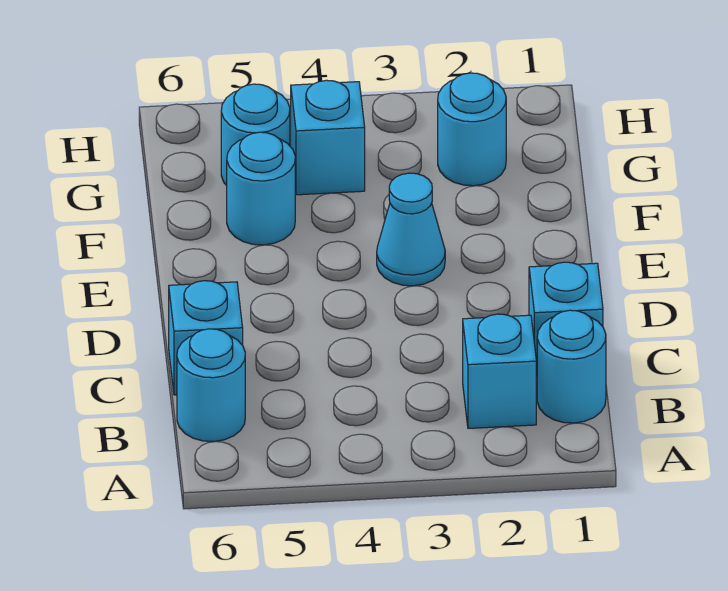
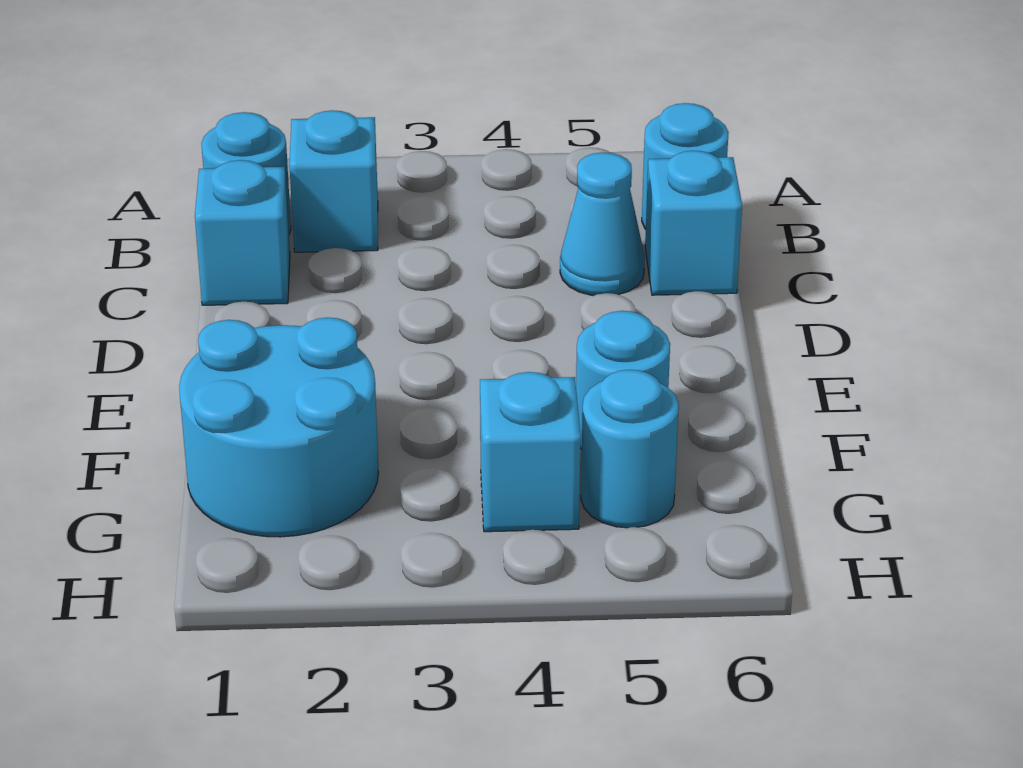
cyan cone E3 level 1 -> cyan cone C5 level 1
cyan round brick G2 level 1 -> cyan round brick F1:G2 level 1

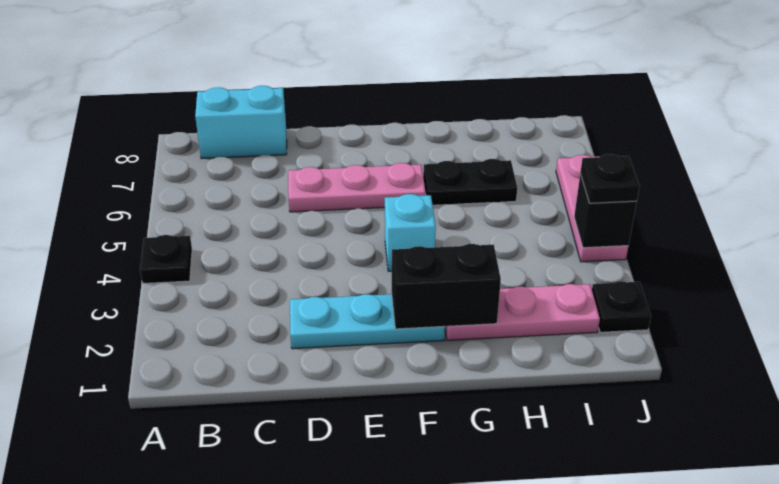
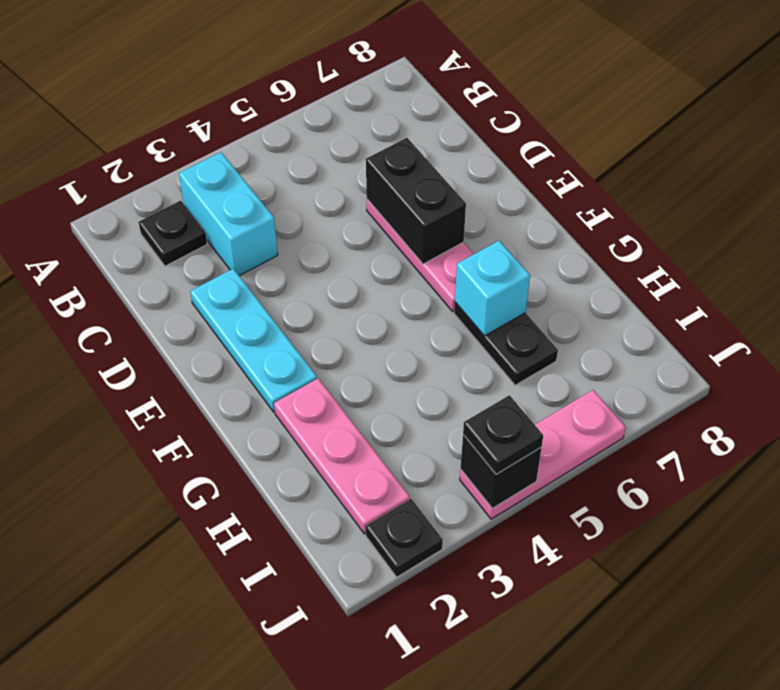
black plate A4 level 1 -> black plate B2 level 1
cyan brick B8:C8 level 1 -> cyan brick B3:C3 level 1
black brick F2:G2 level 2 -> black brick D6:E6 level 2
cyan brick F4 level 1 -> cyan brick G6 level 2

Requirement: Keep only the lines from the one containing "black plate A4" to the end of the entries, and repeat them exactly.

Exercise answer:
black plate A4 level 1 -> black plate B2 level 1
cyan brick B8:C8 level 1 -> cyan brick B3:C3 level 1
black brick F2:G2 level 2 -> black brick D6:E6 level 2
cyan brick F4 level 1 -> cyan brick G6 level 2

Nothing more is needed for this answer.